RAW DATA:
##############################
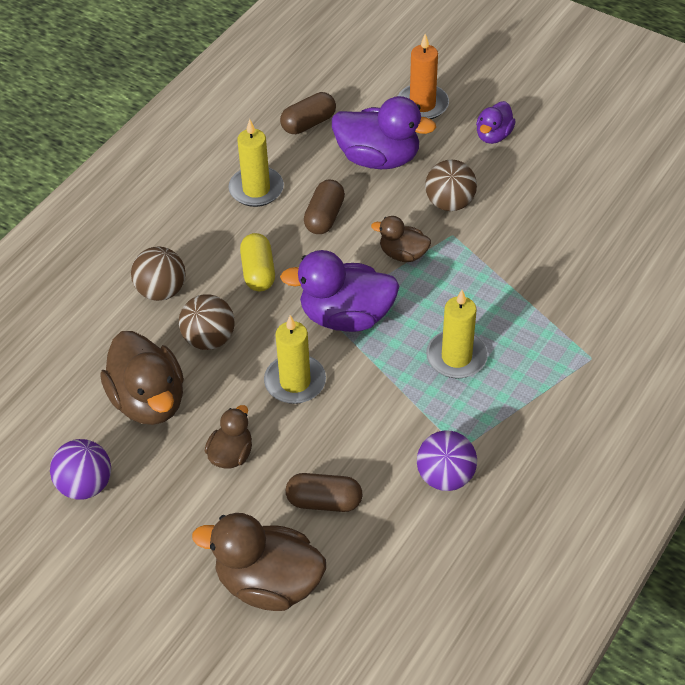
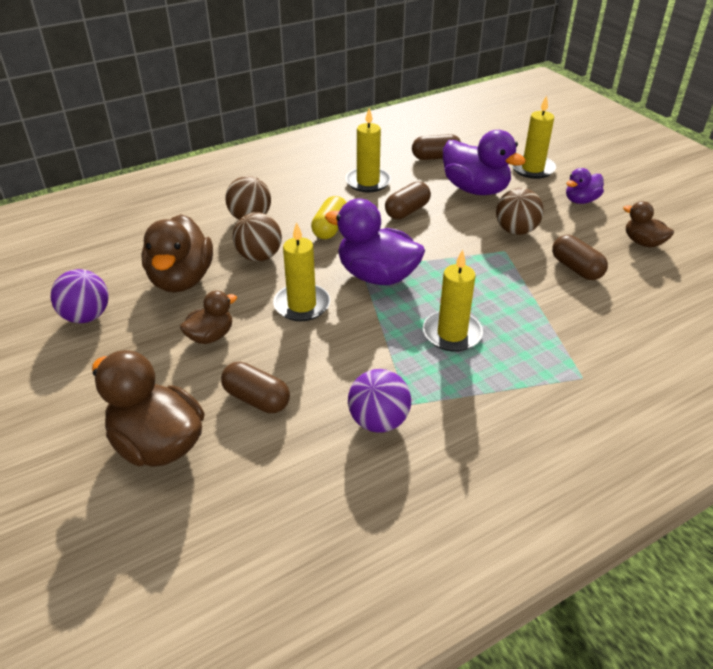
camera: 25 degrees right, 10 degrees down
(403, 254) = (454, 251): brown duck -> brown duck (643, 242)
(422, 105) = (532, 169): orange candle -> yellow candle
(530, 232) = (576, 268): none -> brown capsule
##############################
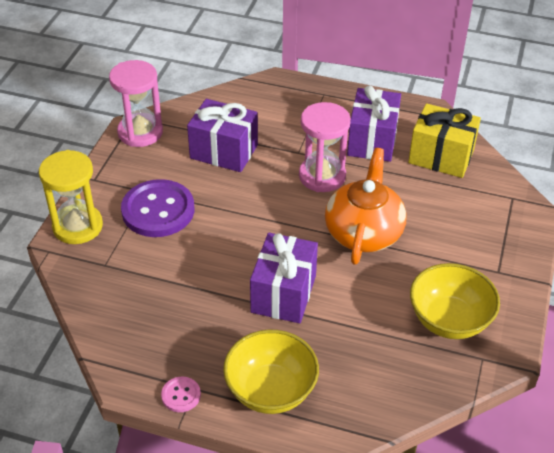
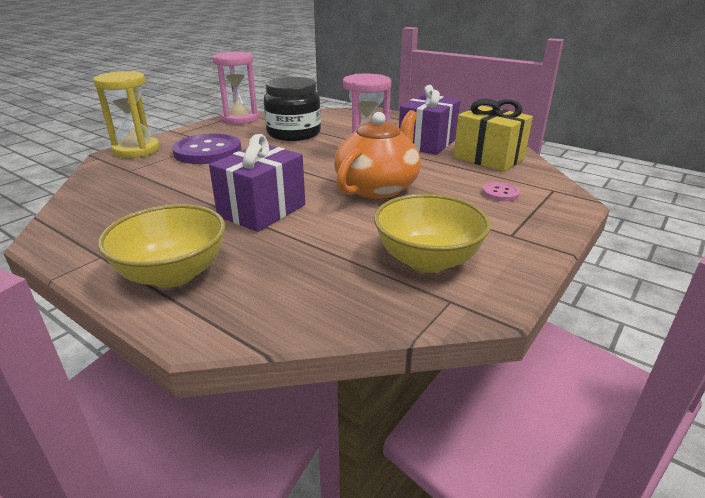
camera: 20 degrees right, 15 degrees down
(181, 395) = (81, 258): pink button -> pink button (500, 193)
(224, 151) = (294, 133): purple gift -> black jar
##############################
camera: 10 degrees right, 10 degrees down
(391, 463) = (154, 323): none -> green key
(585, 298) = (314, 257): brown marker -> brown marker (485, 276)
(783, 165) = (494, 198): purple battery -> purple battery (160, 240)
##############################
YOUR ASSIGNMENT: Your answer should be the lines of the listing above between the line holding "(181, 395) = (81, 258): pink" and the line holding "(224, 151) = (294, 133): purple", inclusive, restated word for word and alone.

SOLUTION FOR THIS PROBLEM:
(181, 395) = (81, 258): pink button -> pink button (500, 193)
(224, 151) = (294, 133): purple gift -> black jar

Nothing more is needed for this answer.